**Request:**
Look below for the line containing "(374, 92) = (404, 143): red". Reproduce it and every line after it exactly, and nothing more.

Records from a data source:
>>

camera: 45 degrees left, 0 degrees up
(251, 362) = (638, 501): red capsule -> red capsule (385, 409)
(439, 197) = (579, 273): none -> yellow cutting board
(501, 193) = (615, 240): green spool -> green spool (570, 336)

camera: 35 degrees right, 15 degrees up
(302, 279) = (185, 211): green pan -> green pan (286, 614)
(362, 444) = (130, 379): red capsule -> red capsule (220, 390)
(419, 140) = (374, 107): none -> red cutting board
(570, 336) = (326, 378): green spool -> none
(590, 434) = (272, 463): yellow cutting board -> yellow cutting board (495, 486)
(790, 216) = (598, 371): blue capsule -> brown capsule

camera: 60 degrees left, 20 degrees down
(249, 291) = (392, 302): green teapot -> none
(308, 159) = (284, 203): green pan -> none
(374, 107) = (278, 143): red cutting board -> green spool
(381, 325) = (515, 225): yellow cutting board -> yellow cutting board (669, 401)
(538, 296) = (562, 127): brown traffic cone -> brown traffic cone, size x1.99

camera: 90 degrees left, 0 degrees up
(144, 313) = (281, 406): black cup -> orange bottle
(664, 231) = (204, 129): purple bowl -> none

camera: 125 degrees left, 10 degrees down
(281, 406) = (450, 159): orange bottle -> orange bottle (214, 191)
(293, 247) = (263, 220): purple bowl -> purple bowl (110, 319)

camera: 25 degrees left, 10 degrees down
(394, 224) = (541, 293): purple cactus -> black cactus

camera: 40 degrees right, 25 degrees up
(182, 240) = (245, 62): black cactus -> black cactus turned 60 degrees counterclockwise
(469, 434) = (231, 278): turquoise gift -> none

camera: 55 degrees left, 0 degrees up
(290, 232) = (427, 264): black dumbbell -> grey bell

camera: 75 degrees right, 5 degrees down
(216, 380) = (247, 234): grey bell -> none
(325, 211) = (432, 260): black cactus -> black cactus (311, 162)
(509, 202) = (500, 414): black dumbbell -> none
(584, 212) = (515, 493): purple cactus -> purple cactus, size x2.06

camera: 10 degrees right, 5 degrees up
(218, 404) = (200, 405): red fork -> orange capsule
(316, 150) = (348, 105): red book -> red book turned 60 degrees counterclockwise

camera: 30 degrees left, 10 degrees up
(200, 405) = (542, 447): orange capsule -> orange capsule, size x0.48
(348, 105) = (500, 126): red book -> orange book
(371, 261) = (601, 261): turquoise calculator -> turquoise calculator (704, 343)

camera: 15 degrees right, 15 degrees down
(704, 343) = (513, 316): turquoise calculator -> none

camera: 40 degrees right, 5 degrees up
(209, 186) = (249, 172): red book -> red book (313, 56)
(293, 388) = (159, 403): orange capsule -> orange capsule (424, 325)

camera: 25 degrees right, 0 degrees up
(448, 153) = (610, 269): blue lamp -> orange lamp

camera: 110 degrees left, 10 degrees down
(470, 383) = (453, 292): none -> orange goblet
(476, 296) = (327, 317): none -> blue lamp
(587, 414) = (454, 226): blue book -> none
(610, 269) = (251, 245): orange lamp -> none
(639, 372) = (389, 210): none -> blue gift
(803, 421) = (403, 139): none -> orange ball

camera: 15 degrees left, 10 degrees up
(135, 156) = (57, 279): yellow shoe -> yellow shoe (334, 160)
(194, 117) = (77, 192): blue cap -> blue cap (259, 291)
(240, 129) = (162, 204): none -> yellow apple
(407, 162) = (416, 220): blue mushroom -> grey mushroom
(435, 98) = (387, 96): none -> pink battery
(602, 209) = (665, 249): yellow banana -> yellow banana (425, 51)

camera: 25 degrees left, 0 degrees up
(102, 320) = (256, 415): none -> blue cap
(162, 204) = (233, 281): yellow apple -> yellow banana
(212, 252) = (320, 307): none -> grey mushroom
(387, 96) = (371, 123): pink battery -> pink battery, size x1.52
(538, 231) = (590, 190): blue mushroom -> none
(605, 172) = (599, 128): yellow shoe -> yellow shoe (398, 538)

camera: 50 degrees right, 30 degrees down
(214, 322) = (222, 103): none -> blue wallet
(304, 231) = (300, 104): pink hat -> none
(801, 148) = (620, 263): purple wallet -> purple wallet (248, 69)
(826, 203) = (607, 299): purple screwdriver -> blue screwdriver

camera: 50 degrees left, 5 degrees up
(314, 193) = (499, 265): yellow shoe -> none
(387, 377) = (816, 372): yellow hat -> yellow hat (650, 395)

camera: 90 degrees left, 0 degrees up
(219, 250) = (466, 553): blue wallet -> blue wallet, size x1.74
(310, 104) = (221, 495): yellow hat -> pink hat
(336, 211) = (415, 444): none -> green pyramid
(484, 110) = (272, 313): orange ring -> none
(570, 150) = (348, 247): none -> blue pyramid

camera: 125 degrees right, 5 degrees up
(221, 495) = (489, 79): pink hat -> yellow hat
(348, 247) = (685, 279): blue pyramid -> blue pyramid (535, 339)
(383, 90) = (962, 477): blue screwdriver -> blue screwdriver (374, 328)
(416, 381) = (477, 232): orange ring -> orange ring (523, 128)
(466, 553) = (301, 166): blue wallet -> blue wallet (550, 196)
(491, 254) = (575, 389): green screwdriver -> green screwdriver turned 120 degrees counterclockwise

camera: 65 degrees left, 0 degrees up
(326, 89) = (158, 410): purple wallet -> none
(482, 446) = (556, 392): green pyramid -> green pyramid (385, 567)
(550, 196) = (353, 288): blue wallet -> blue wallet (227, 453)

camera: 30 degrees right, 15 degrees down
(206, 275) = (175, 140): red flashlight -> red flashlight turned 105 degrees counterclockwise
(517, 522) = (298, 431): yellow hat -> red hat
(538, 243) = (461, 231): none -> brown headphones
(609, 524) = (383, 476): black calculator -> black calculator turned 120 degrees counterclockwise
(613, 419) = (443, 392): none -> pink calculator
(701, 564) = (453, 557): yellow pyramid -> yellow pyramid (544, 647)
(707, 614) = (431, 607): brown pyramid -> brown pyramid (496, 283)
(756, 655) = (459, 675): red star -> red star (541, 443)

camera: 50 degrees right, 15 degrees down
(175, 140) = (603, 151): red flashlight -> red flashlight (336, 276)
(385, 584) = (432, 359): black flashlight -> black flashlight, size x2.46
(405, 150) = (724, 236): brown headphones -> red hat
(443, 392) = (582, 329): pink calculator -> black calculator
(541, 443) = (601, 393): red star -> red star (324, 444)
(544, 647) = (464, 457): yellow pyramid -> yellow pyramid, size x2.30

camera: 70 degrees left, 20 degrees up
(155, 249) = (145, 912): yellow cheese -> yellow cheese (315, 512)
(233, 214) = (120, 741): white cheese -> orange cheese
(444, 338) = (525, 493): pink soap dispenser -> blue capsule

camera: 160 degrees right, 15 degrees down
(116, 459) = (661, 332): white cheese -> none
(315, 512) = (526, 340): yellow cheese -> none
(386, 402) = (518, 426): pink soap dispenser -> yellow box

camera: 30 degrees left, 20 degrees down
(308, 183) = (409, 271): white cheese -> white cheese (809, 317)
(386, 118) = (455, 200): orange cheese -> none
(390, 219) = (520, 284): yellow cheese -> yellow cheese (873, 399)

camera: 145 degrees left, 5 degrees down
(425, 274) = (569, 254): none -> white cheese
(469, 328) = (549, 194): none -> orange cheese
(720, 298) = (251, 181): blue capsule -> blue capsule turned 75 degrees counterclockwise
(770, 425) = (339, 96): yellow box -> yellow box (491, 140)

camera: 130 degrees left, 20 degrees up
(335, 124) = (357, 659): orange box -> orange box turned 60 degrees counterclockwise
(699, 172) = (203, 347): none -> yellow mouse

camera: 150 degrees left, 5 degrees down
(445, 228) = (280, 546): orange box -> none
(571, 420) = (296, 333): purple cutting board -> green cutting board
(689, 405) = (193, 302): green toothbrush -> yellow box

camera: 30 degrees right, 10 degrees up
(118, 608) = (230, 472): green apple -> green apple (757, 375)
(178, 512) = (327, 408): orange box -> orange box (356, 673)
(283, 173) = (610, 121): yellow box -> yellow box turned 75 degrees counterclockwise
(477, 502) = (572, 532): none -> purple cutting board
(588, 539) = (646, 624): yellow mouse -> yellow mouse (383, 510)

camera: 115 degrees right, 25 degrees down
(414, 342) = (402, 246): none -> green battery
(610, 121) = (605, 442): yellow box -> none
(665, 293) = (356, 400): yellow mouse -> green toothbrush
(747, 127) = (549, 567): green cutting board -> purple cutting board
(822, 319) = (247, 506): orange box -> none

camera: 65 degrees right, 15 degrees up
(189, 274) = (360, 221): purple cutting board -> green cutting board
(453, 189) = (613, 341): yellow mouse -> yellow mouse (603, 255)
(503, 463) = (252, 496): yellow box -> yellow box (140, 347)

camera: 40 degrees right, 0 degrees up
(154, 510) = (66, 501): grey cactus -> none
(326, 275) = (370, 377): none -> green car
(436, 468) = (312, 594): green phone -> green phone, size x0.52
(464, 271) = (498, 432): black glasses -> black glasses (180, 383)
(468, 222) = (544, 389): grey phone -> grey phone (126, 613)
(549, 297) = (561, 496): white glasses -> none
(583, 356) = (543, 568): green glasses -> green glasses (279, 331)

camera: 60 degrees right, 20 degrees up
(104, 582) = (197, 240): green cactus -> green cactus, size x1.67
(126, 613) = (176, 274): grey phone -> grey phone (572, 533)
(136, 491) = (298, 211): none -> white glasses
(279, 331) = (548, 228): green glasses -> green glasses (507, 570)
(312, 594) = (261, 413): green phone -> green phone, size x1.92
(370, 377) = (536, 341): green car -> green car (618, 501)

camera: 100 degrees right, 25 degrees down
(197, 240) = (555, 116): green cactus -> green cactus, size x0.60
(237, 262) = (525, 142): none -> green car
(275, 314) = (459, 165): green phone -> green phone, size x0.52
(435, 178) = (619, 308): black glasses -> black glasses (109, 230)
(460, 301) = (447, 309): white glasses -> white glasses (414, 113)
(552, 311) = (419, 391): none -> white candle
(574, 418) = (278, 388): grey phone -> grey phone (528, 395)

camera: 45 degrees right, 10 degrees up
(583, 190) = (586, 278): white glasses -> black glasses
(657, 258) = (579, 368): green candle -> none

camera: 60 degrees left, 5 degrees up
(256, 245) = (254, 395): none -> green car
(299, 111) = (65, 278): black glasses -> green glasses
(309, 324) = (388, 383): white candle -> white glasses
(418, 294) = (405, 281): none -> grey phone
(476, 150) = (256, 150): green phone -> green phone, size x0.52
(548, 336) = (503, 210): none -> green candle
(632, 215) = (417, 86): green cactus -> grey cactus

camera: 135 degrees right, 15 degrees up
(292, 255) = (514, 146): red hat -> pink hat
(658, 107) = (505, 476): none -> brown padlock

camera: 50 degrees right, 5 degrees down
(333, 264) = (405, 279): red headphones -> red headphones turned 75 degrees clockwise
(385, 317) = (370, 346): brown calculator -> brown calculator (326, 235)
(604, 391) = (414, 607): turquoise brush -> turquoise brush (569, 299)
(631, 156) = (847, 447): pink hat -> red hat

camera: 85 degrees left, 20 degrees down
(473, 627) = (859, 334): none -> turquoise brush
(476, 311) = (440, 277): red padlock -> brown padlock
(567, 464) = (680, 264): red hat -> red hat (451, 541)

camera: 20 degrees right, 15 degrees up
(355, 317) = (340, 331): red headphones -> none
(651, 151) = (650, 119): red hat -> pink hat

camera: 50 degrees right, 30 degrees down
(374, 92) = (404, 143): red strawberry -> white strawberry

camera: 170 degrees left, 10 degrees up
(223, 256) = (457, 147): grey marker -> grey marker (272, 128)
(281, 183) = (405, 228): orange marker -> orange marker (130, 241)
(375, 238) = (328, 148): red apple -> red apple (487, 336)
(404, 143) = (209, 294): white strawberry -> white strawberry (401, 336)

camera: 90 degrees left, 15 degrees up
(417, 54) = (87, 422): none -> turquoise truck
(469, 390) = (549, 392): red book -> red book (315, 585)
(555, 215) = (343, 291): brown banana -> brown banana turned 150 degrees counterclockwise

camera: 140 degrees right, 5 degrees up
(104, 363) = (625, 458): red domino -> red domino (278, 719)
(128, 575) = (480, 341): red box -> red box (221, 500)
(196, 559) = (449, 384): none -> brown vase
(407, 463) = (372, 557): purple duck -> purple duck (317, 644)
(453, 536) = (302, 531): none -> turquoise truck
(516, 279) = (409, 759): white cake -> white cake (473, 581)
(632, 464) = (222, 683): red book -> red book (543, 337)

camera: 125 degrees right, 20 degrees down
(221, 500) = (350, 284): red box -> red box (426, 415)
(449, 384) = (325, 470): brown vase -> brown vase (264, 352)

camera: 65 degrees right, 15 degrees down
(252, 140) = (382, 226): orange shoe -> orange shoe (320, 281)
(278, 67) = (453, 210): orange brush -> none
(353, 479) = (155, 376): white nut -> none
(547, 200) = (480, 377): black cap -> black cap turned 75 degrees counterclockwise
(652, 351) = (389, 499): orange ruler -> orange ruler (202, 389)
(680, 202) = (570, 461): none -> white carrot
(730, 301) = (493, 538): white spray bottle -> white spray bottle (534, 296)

<<

**Reply to the exercise:**
(374, 92) = (404, 143): red strawberry -> white strawberry

camera: 170 degrees left, 10 degrees up
(223, 256) = (457, 147): grey marker -> grey marker (272, 128)
(281, 183) = (405, 228): orange marker -> orange marker (130, 241)
(375, 238) = (328, 148): red apple -> red apple (487, 336)
(404, 143) = (209, 294): white strawberry -> white strawberry (401, 336)

camera: 90 degrees left, 15 degrees up
(417, 54) = (87, 422): none -> turquoise truck
(469, 390) = (549, 392): red book -> red book (315, 585)
(555, 215) = (343, 291): brown banana -> brown banana turned 150 degrees counterclockwise

camera: 140 degrees right, 5 degrees up
(104, 363) = (625, 458): red domino -> red domino (278, 719)
(128, 575) = (480, 341): red box -> red box (221, 500)
(196, 559) = (449, 384): none -> brown vase
(407, 463) = (372, 557): purple duck -> purple duck (317, 644)
(453, 536) = (302, 531): none -> turquoise truck
(516, 279) = (409, 759): white cake -> white cake (473, 581)
(632, 464) = (222, 683): red book -> red book (543, 337)

camera: 125 degrees right, 20 degrees down
(221, 500) = (350, 284): red box -> red box (426, 415)
(449, 384) = (325, 470): brown vase -> brown vase (264, 352)

camera: 65 degrees right, 15 degrees down
(252, 140) = (382, 226): orange shoe -> orange shoe (320, 281)
(278, 67) = (453, 210): orange brush -> none
(353, 479) = (155, 376): white nut -> none
(547, 200) = (480, 377): black cap -> black cap turned 75 degrees counterclockwise
(652, 351) = (389, 499): orange ruler -> orange ruler (202, 389)
(680, 202) = (570, 461): none -> white carrot
(730, 301) = (493, 538): white spray bottle -> white spray bottle (534, 296)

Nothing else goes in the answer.